» ACTION ITEM
Keep the images out while you set down the data exactly.

» EXERCISE MATERIALS
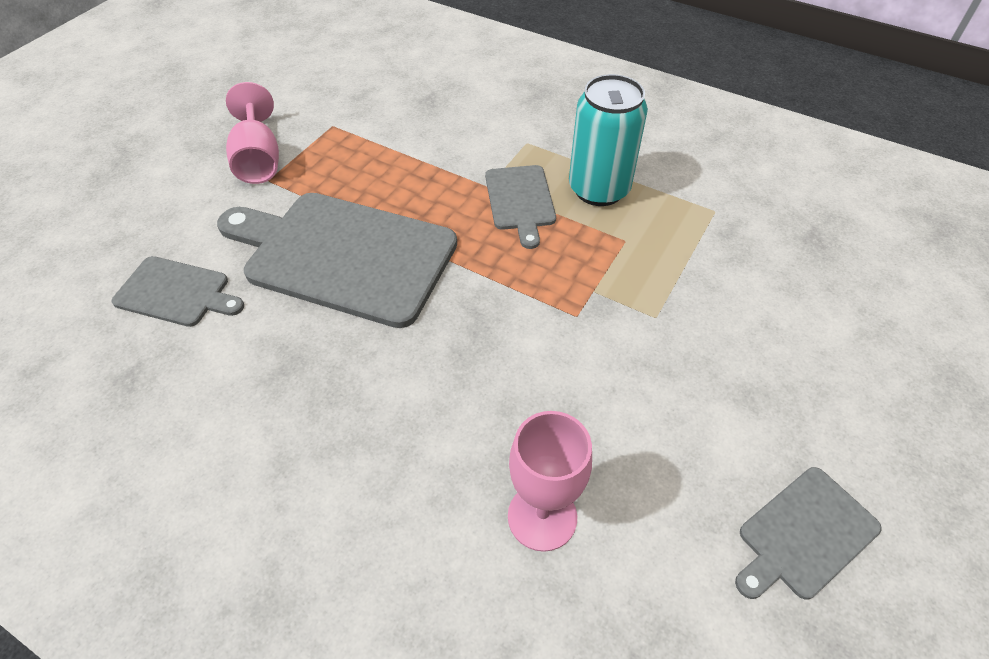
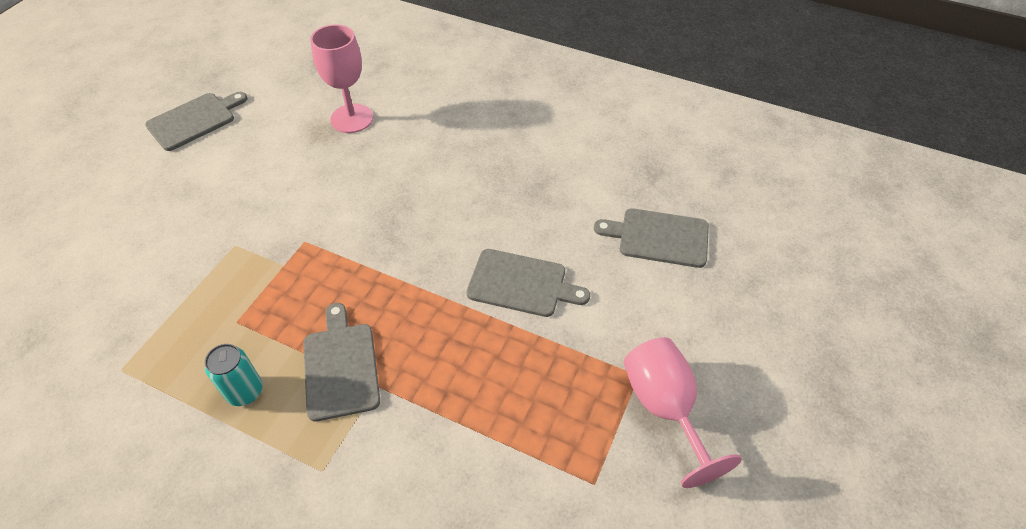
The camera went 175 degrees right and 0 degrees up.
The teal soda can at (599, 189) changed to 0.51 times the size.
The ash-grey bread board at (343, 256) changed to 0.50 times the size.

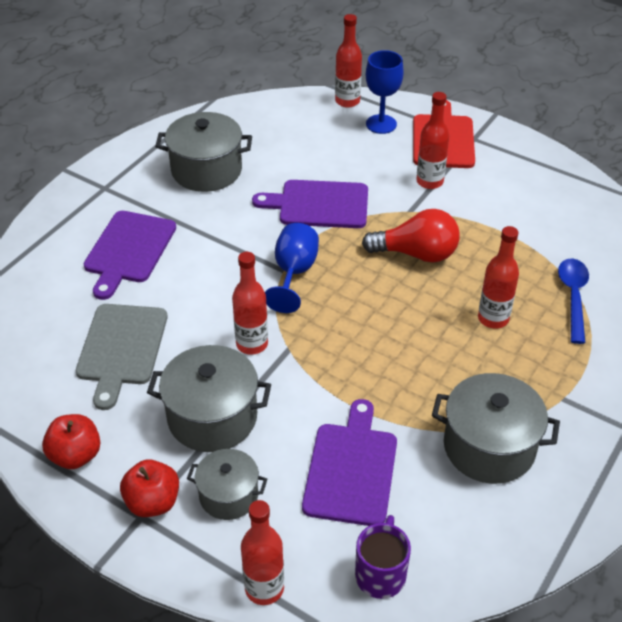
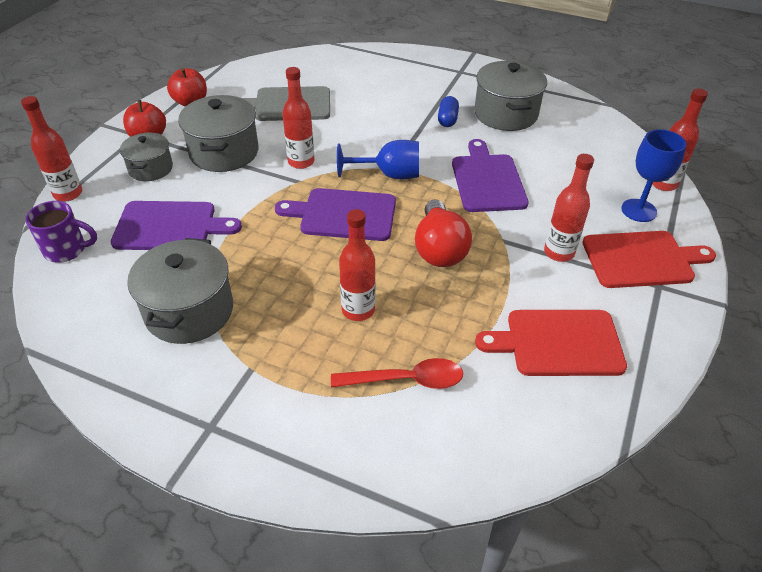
The camera went 80 degrees right and 0 degrees up.
The royal purple bread board moved from (129, 250) to (344, 214).
The royal blue tablespoon at (573, 297) became the red tablespoon at (406, 380).
The royal blue capsule at (447, 119) appeared.
The red bread board at (558, 343) appeared.

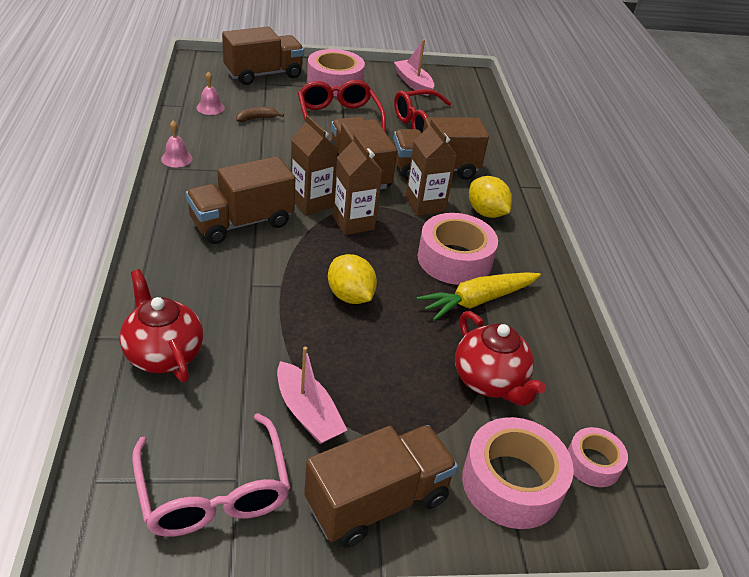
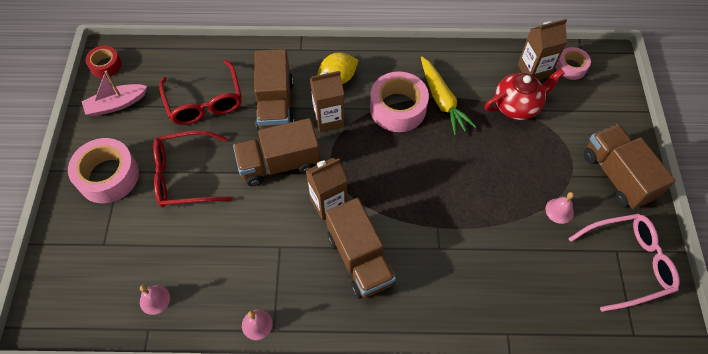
The camera went 80 degrees left and 20 degrees up.
The brown lorry at (263, 74) disappeared.
The brown toy banana at (256, 118) disappeared.
The brown milk carton moved from (353, 223) to (533, 70).
The golden citrus fruit at (350, 296) disappeared.
The red teapot at (163, 354) disappeared.
The rosy sailboat at (308, 413) was replaced by the rosy hand bell at (559, 210).
The rosy sticky tape at (512, 483) disappeared.
The red sticky tape at (105, 65) appeared.

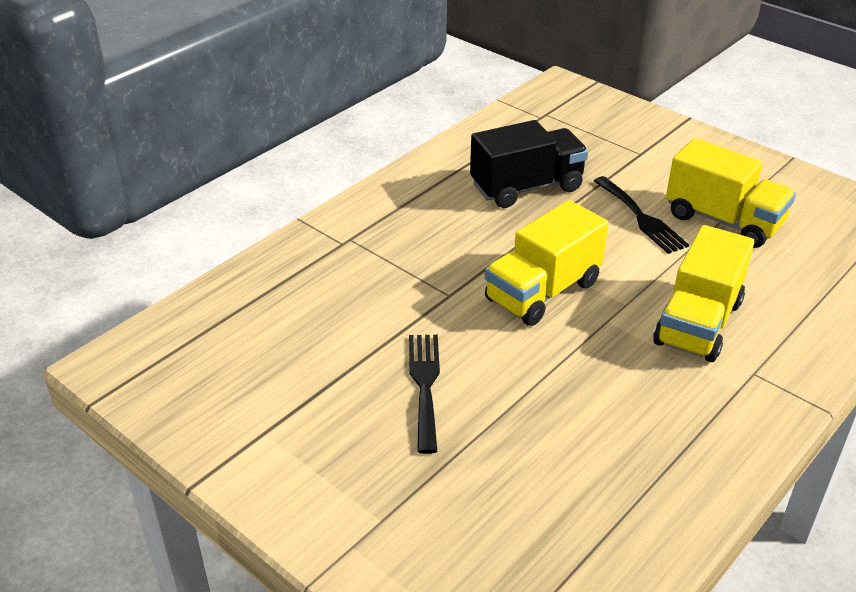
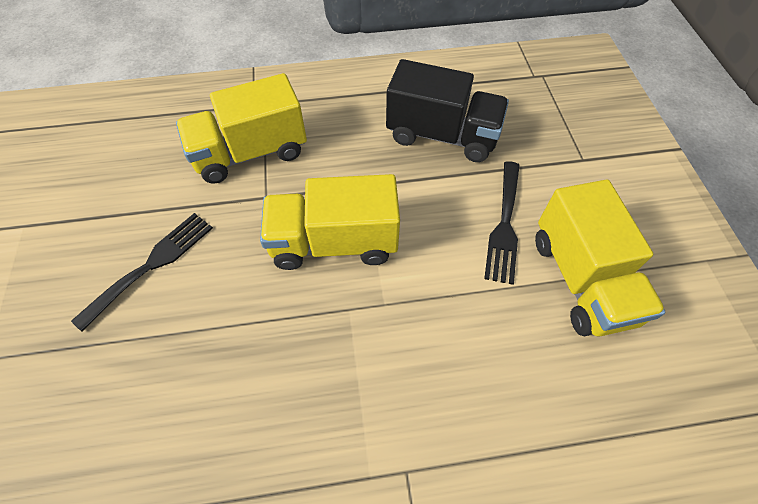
The camera went 40 degrees right and 20 degrees up.
The golden lorry moved from (698, 323) to (251, 153).

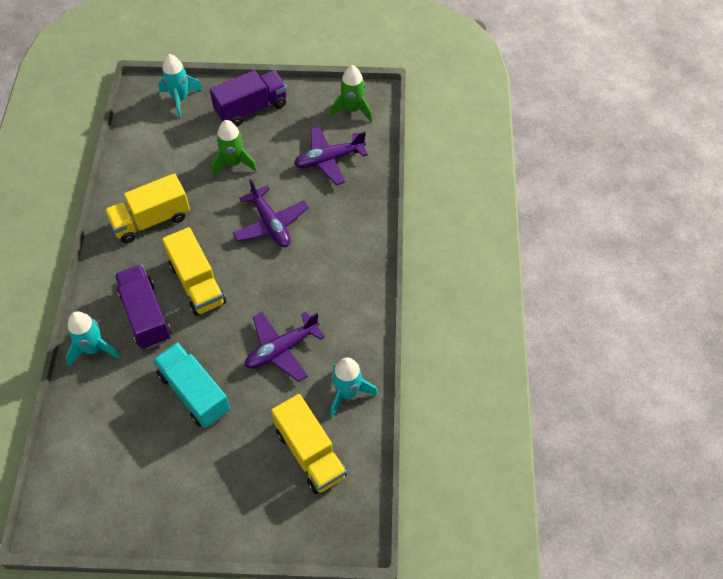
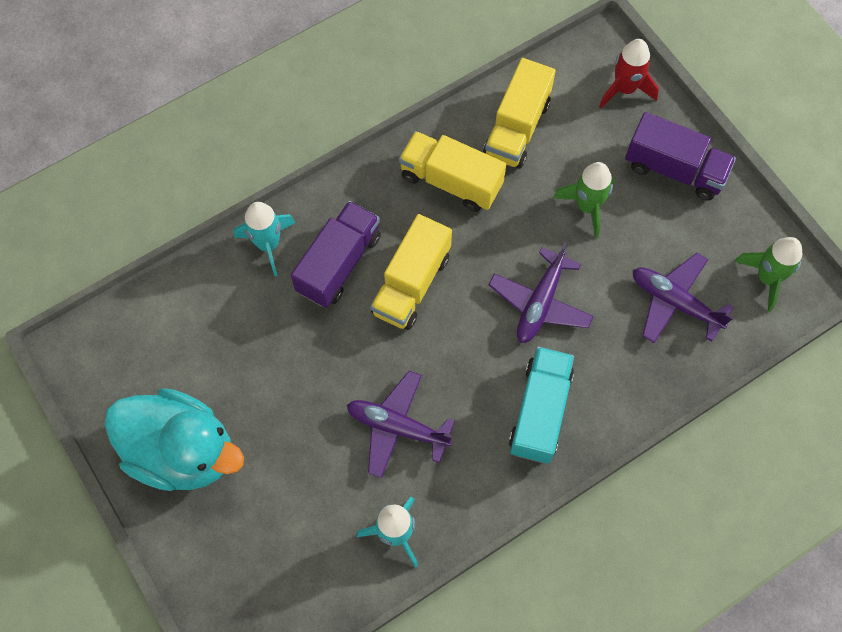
The camera went 55 degrees right and 10 degrees up.
The teal spaceship at (180, 99) became the red spaceship at (624, 89).
The teal lorry moved from (194, 393) to (539, 411).
The golden lorry moved from (310, 453) to (517, 128).
The teal rubber duck at (182, 451) appeared.

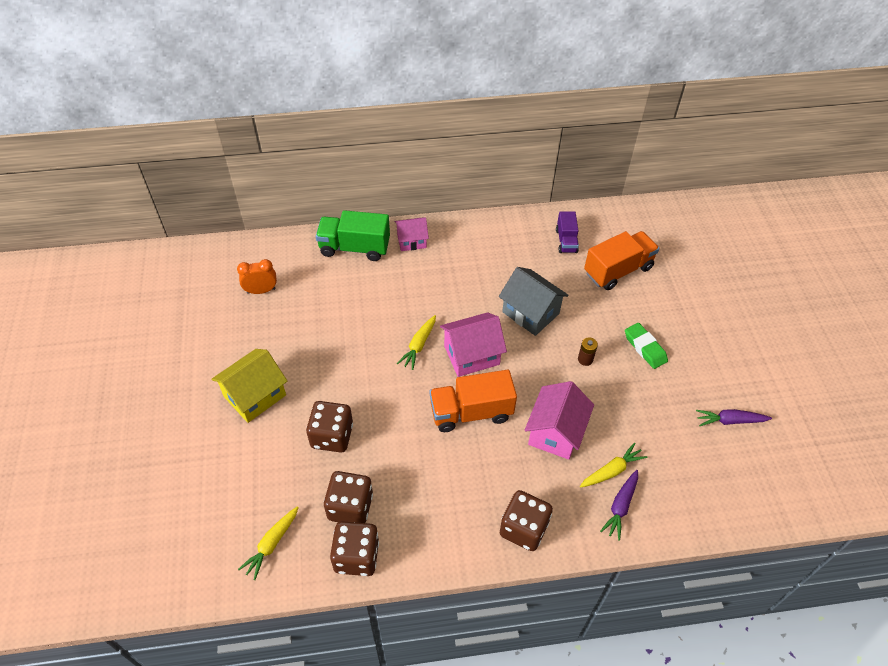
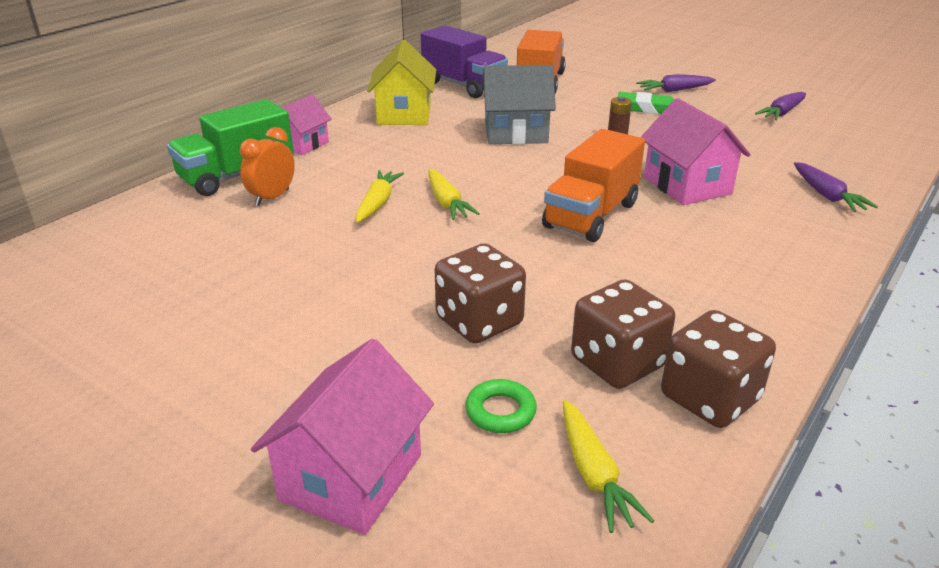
The camera went 45 degrees left and 20 degrees down.
The royal purple lorry at (566, 241) changed to 1.70 times the size.
The bright orange clock moved from (261, 291) to (272, 197).
The rosy house moved from (471, 355) to (351, 477).
The golden house moved from (255, 396) to (404, 114).
The golden toy carrot moved from (611, 471) to (377, 203).
The brown die at (523, 529) disappeared.
The royal purple toy carrot at (674, 90) appeared.
The emerald ring at (500, 411) appeared.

» RESPONSE AREA
The camera went 175 degrees right and 0 degrees up.
The teal soda can at (599, 189) changed to 0.51 times the size.
The ash-grey bread board at (343, 256) changed to 0.50 times the size.

The camera went 80 degrees right and 0 degrees up.
The royal purple bread board moved from (129, 250) to (344, 214).
The royal blue tablespoon at (573, 297) became the red tablespoon at (406, 380).
The royal blue capsule at (447, 119) appeared.
The red bread board at (558, 343) appeared.

The camera went 80 degrees left and 20 degrees up.
The brown lorry at (263, 74) disappeared.
The brown toy banana at (256, 118) disappeared.
The brown milk carton moved from (353, 223) to (533, 70).
The golden citrus fruit at (350, 296) disappeared.
The red teapot at (163, 354) disappeared.
The rosy sailboat at (308, 413) was replaced by the rosy hand bell at (559, 210).
The rosy sticky tape at (512, 483) disappeared.
The red sticky tape at (105, 65) appeared.

The camera went 40 degrees right and 20 degrees up.
The golden lorry moved from (698, 323) to (251, 153).

The camera went 55 degrees right and 10 degrees up.
The teal spaceship at (180, 99) became the red spaceship at (624, 89).
The teal lorry moved from (194, 393) to (539, 411).
The golden lorry moved from (310, 453) to (517, 128).
The teal rubber duck at (182, 451) appeared.

The camera went 45 degrees left and 20 degrees down.
The royal purple lorry at (566, 241) changed to 1.70 times the size.
The bright orange clock moved from (261, 291) to (272, 197).
The rosy house moved from (471, 355) to (351, 477).
The golden house moved from (255, 396) to (404, 114).
The golden toy carrot moved from (611, 471) to (377, 203).
The brown die at (523, 529) disappeared.
The royal purple toy carrot at (674, 90) appeared.
The emerald ring at (500, 411) appeared.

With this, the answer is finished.